Collected data entries
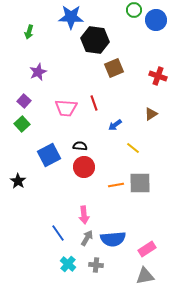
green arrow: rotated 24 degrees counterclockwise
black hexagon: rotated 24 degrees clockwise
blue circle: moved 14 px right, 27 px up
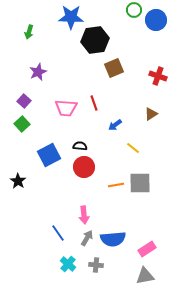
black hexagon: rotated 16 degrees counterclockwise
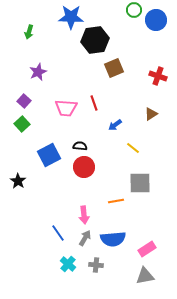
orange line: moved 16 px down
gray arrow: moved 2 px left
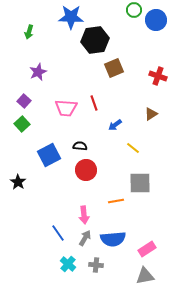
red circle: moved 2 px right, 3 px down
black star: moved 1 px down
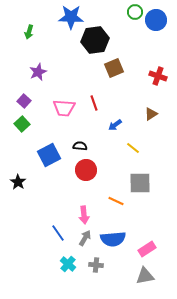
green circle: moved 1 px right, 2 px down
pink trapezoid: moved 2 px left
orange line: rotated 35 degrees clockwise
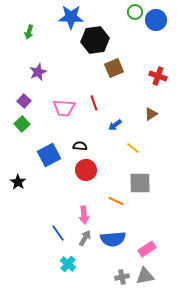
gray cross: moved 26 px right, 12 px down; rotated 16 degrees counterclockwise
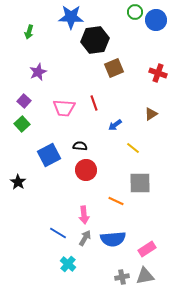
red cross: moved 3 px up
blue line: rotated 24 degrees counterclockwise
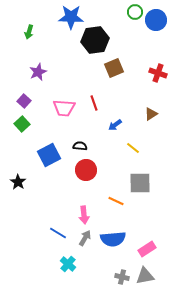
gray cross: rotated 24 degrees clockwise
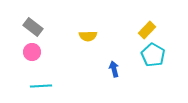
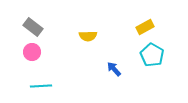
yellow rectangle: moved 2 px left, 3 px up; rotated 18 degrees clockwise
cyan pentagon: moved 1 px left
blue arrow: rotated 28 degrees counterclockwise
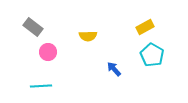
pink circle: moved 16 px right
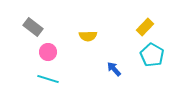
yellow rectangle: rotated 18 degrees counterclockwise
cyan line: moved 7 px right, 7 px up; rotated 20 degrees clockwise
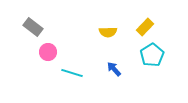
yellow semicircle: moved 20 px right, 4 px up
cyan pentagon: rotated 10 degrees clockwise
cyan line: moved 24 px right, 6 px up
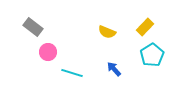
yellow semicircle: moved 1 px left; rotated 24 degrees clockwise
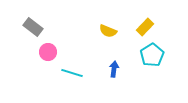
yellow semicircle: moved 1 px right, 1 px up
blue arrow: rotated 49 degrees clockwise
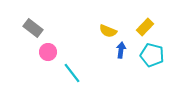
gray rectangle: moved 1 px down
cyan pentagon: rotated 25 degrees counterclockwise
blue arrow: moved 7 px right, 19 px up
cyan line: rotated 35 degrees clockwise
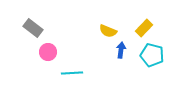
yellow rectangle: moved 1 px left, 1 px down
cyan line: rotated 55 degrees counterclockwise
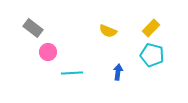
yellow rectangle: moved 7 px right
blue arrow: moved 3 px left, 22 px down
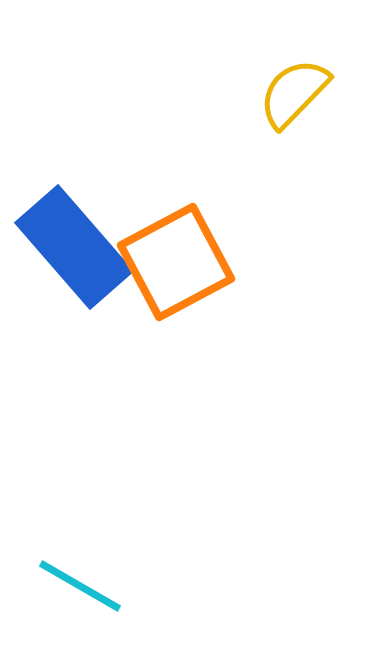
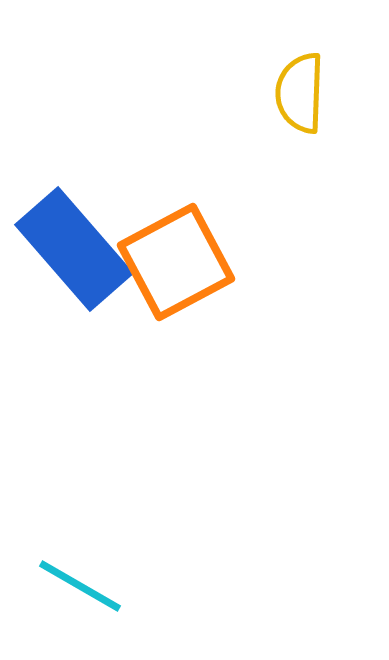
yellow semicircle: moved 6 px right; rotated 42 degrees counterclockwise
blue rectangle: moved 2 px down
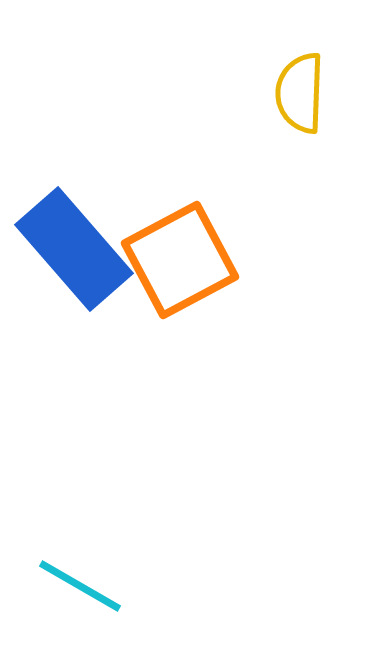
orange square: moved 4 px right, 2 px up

▸ Stated problem
Quote every line from the rows above word for word, leaving the pictures out of your answer.

▸ The answer
green arrow: rotated 24 degrees counterclockwise
black hexagon: rotated 24 degrees clockwise
blue circle: moved 14 px right, 27 px up
black hexagon: rotated 16 degrees counterclockwise
orange line: moved 16 px down
gray arrow: moved 2 px left
red circle: moved 2 px right, 3 px down
black star: moved 1 px down
green circle: moved 1 px right, 2 px down
pink trapezoid: moved 2 px left
orange line: rotated 35 degrees clockwise
gray cross: moved 26 px right, 12 px down; rotated 16 degrees counterclockwise
red cross: moved 3 px up
blue line: rotated 24 degrees counterclockwise
gray cross: rotated 24 degrees clockwise
yellow rectangle: moved 2 px left, 3 px up; rotated 18 degrees clockwise
cyan pentagon: moved 1 px left
blue arrow: rotated 28 degrees counterclockwise
pink circle: moved 16 px right
yellow rectangle: rotated 18 degrees counterclockwise
cyan line: moved 7 px right, 7 px up; rotated 20 degrees clockwise
yellow semicircle: moved 20 px right, 4 px up
cyan pentagon: rotated 10 degrees clockwise
cyan line: moved 24 px right, 6 px up
yellow semicircle: moved 1 px left; rotated 24 degrees clockwise
yellow semicircle: moved 1 px right, 1 px up
blue arrow: rotated 49 degrees clockwise
gray rectangle: moved 1 px down
cyan pentagon: rotated 25 degrees counterclockwise
blue arrow: moved 7 px right, 19 px up
cyan line: rotated 35 degrees clockwise
yellow rectangle: moved 1 px left, 1 px down
cyan line: rotated 55 degrees counterclockwise
yellow rectangle: moved 7 px right
blue arrow: moved 3 px left, 22 px down
yellow semicircle: moved 6 px right; rotated 42 degrees counterclockwise
blue rectangle: moved 2 px down
orange square: moved 4 px right, 2 px up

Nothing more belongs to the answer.